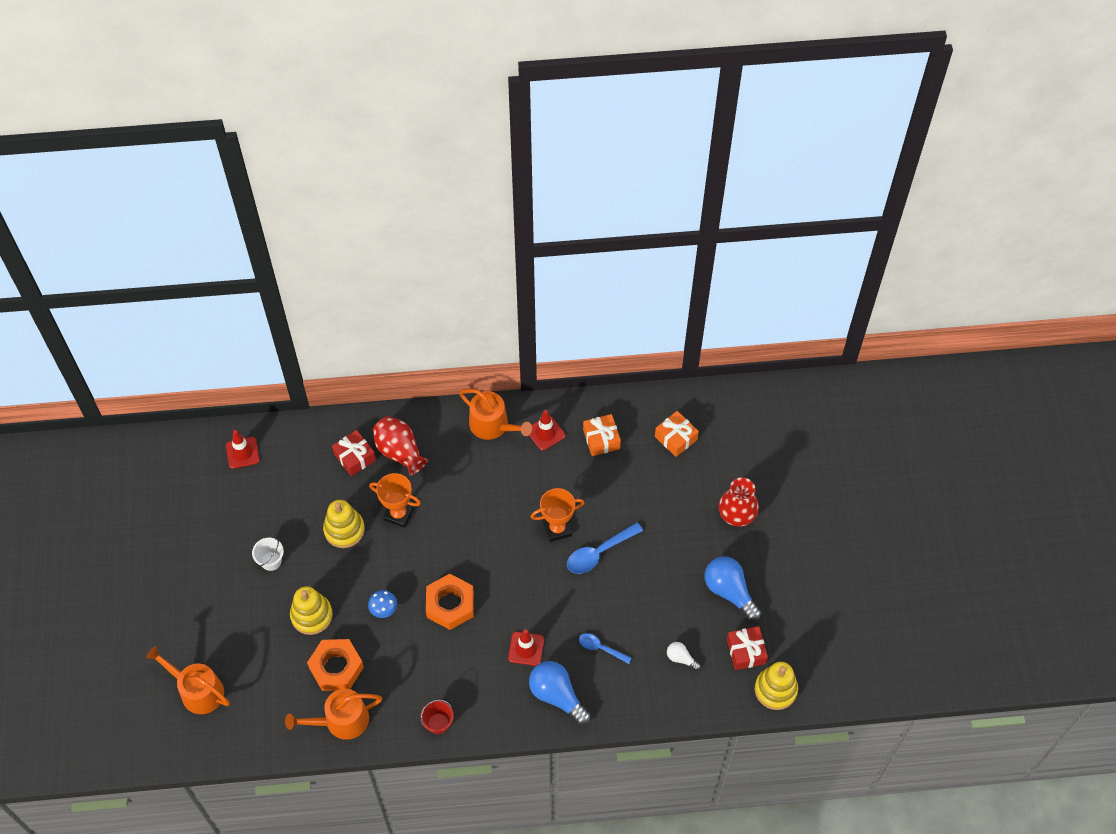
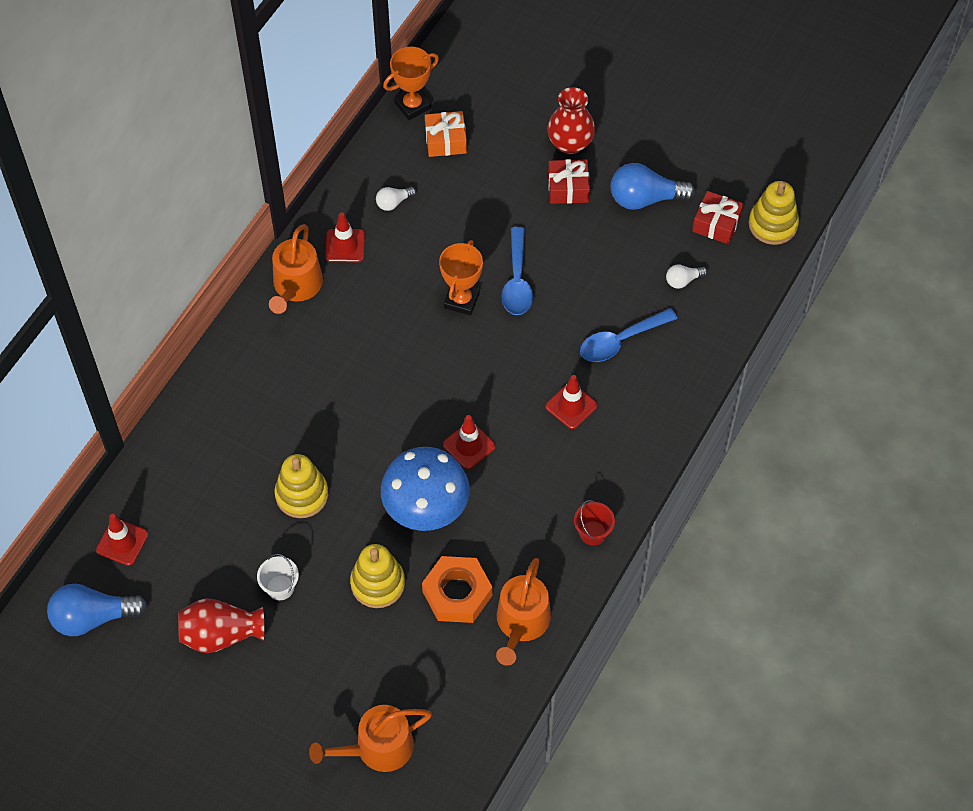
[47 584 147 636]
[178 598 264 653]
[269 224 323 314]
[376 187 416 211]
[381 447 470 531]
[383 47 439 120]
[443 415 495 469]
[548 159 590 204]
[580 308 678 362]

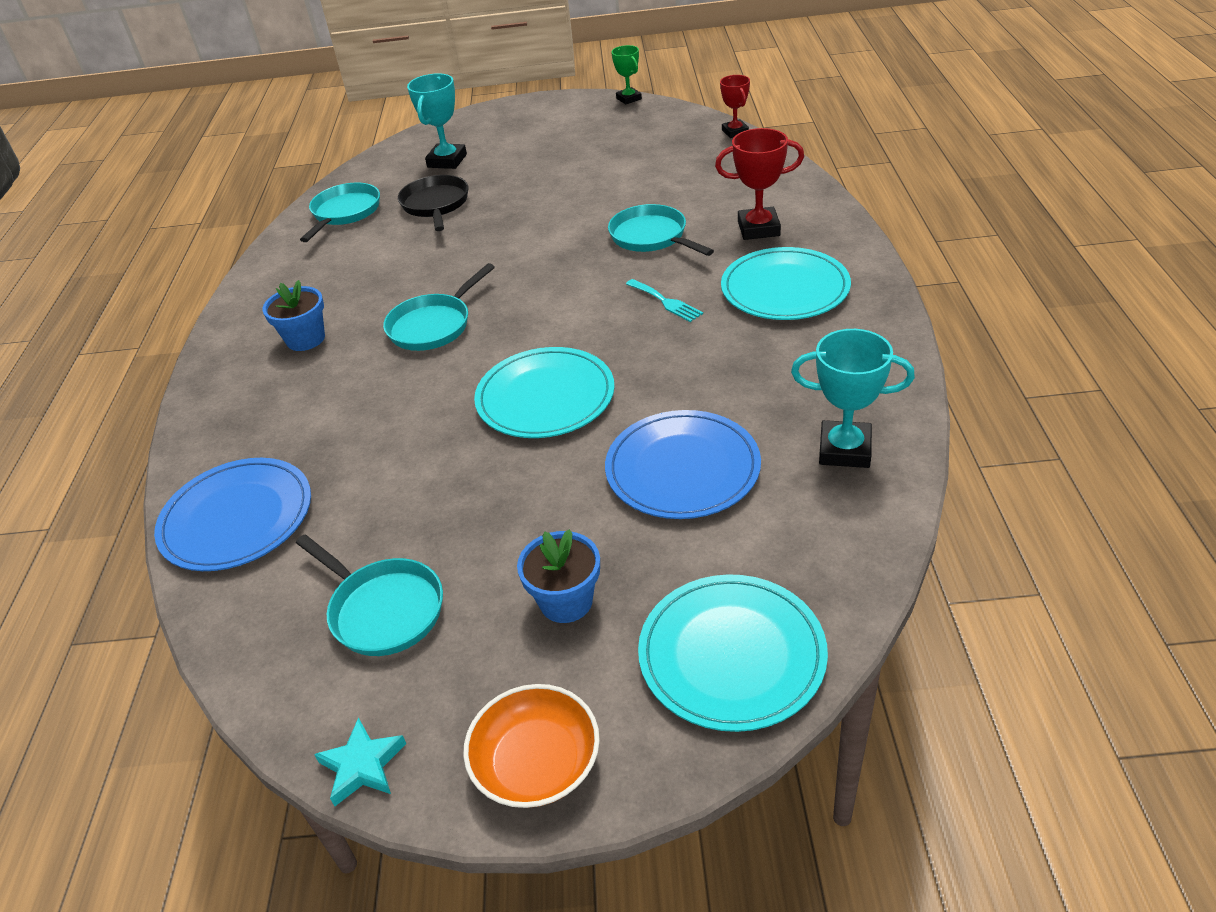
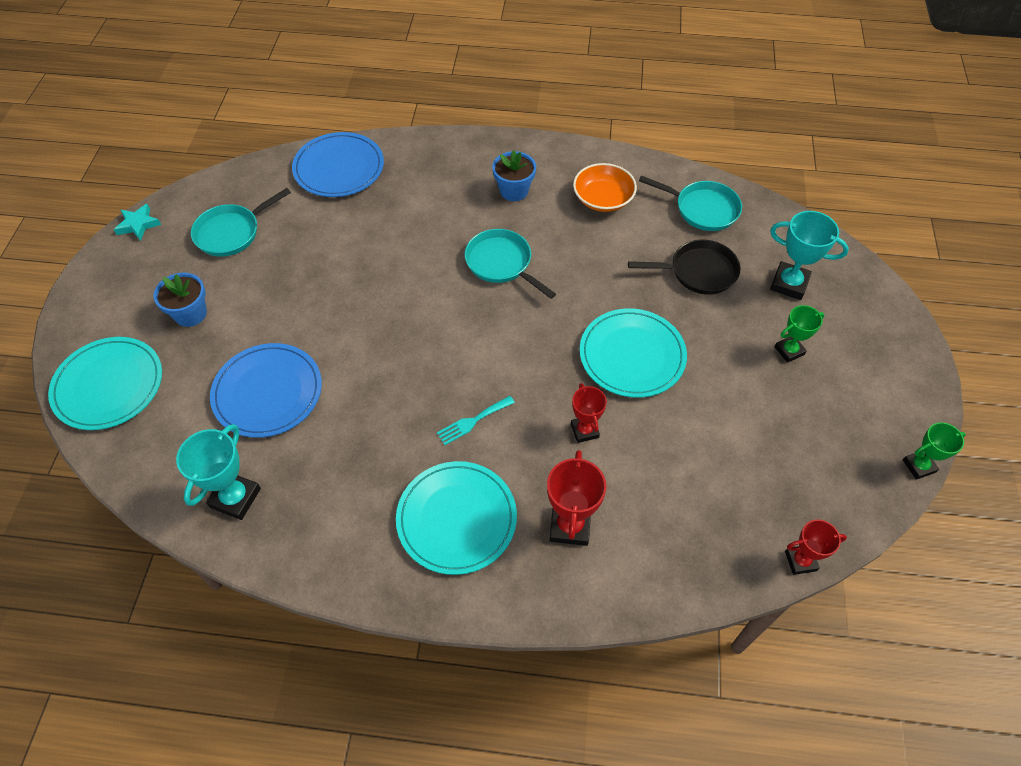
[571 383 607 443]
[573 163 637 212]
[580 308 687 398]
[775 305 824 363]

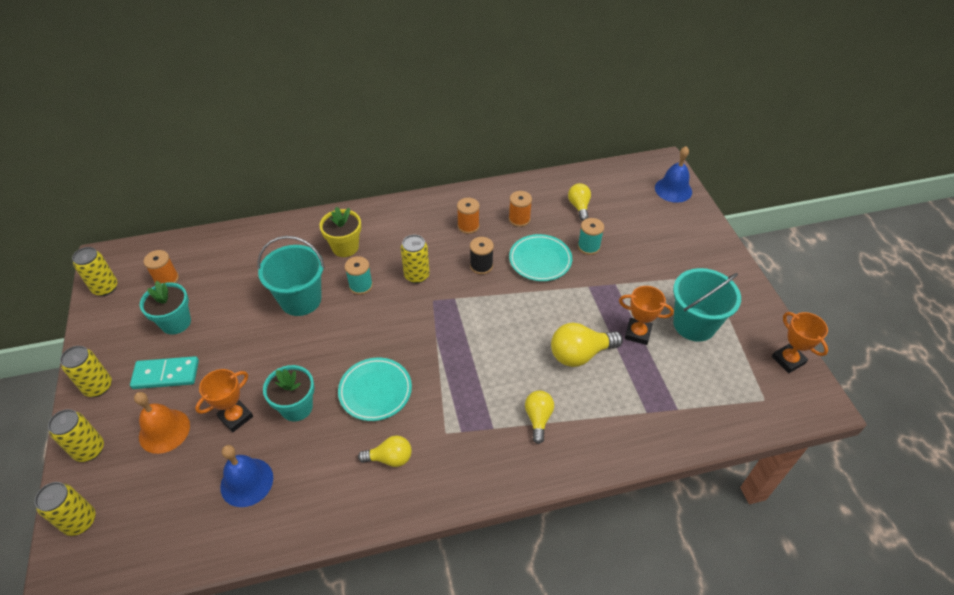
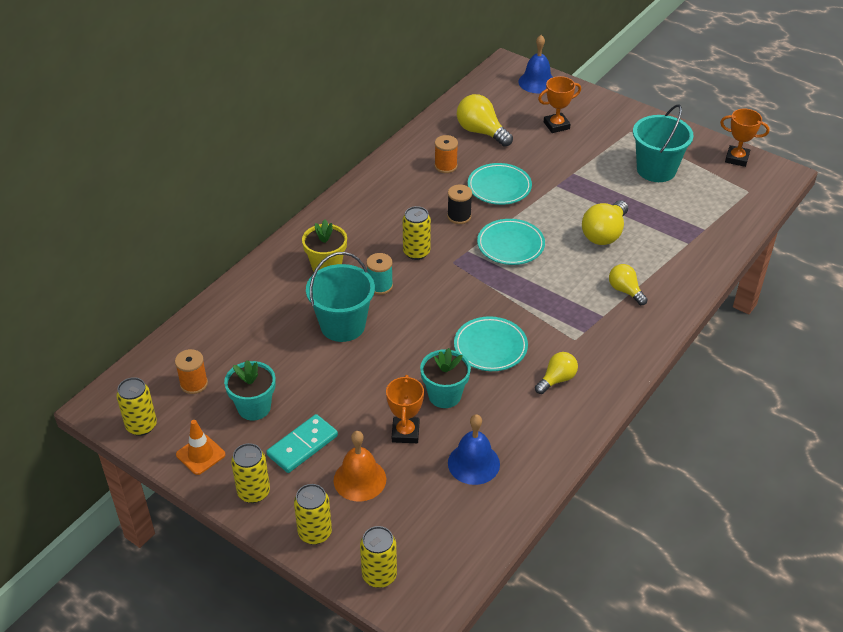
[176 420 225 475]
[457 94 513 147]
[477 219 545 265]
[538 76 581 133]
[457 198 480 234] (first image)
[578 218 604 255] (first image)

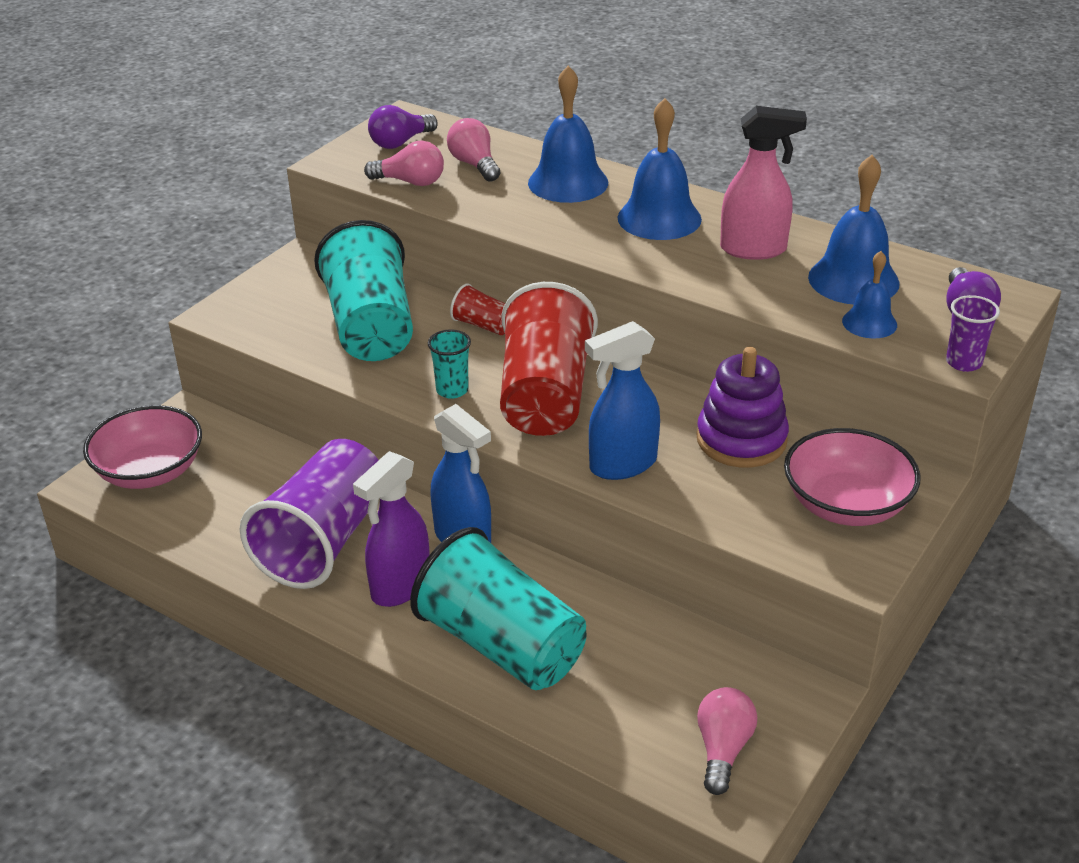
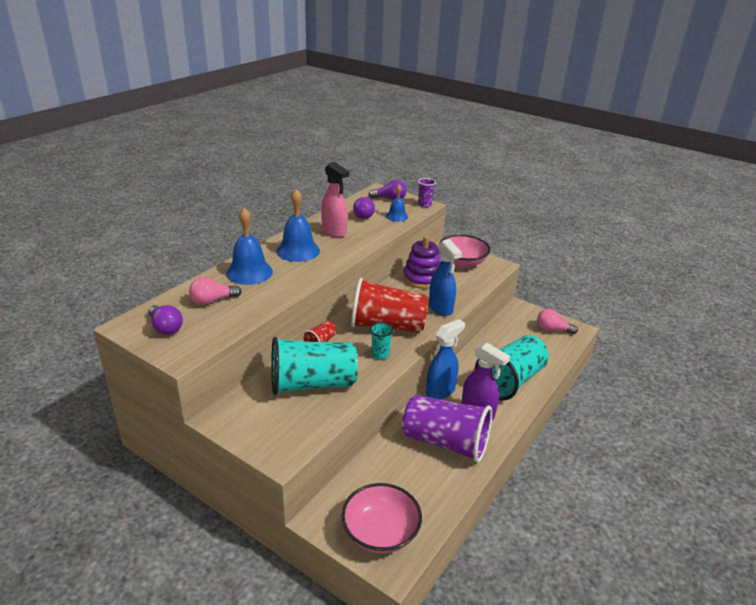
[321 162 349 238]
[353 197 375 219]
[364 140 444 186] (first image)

==============================

**What the exercise asks:** The task calls for repeating each line above exactly while excluding the pictures.

**Response to this exercise:**
[47 584 147 636]
[178 598 264 653]
[269 224 323 314]
[376 187 416 211]
[381 447 470 531]
[383 47 439 120]
[443 415 495 469]
[548 159 590 204]
[580 308 678 362]

[571 383 607 443]
[573 163 637 212]
[580 308 687 398]
[775 305 824 363]

[176 420 225 475]
[457 94 513 147]
[477 219 545 265]
[538 76 581 133]
[457 198 480 234] (first image)
[578 218 604 255] (first image)

[321 162 349 238]
[353 197 375 219]
[364 140 444 186] (first image)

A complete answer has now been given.